*** Opening of PROVIDED MATERIAL ***

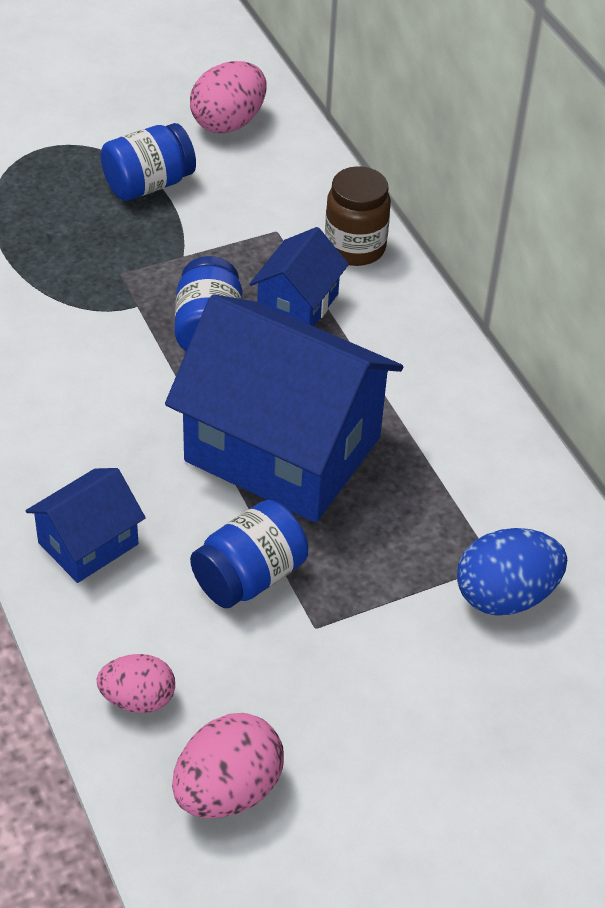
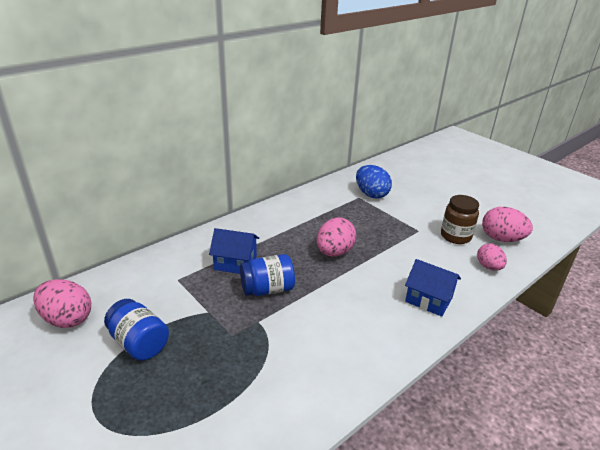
camera: 105 degrees left, 15 degrees down
blue house [165,294,403,523] -> pink egg [317,217,356,257]
blue jar [190,500,308,608] -> none
brown jar [325,166,391,266] -> brown jar moved to [441,195,479,244]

*** Close of PROVIDED MATERIAL ***

## EXERCISE GOAL
Reproduce the material exactly; keep pictures out.

## SOLVED PROBLEM
camera: 105 degrees left, 15 degrees down
blue house [165,294,403,523] -> pink egg [317,217,356,257]
blue jar [190,500,308,608] -> none
brown jar [325,166,391,266] -> brown jar moved to [441,195,479,244]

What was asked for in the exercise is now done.